◆ Problem to work on
A picture-free, exact reproduction of the listing that follows is required.

◆ Data extract
-*-*-

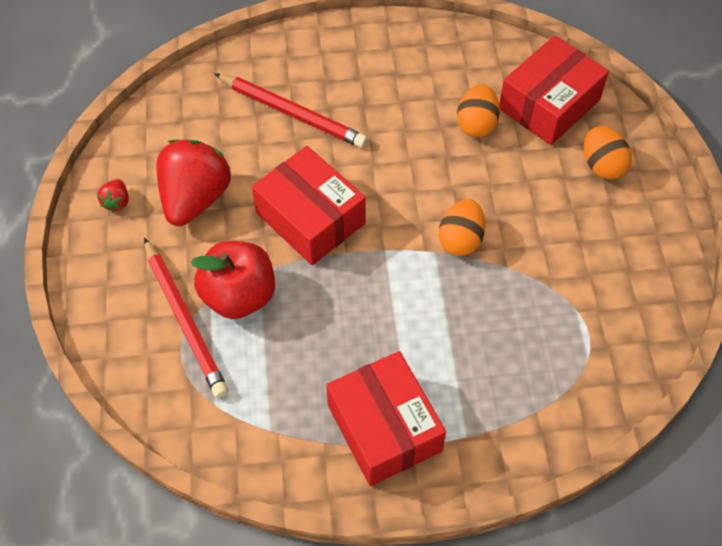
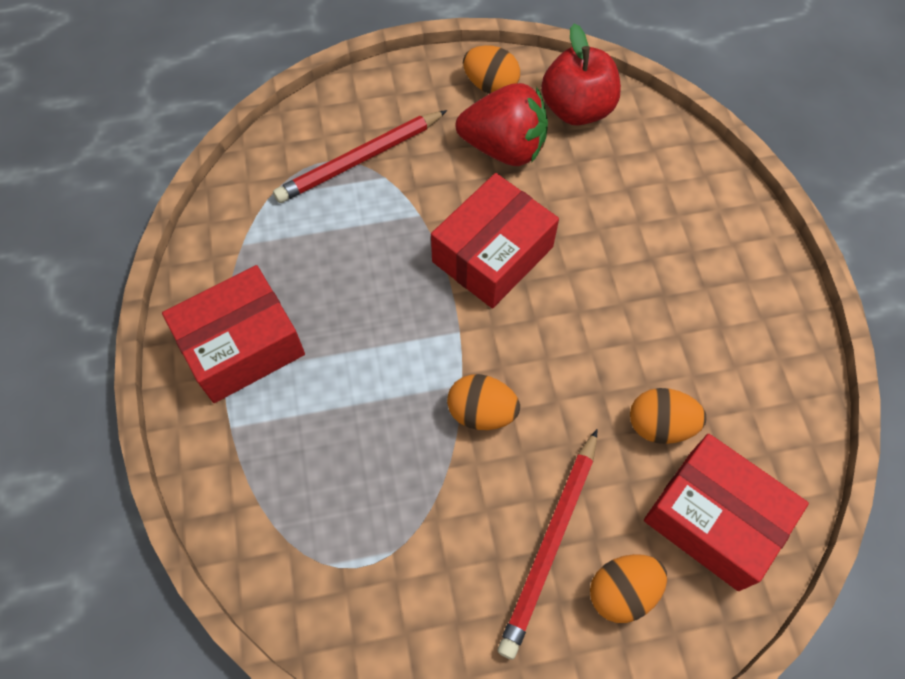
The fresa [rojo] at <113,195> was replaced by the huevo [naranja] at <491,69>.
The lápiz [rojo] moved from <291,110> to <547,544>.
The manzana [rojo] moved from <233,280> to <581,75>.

-*-*-

◆ Finished task
The fresa [rojo] at <113,195> was replaced by the huevo [naranja] at <491,69>.
The lápiz [rojo] moved from <291,110> to <547,544>.
The manzana [rojo] moved from <233,280> to <581,75>.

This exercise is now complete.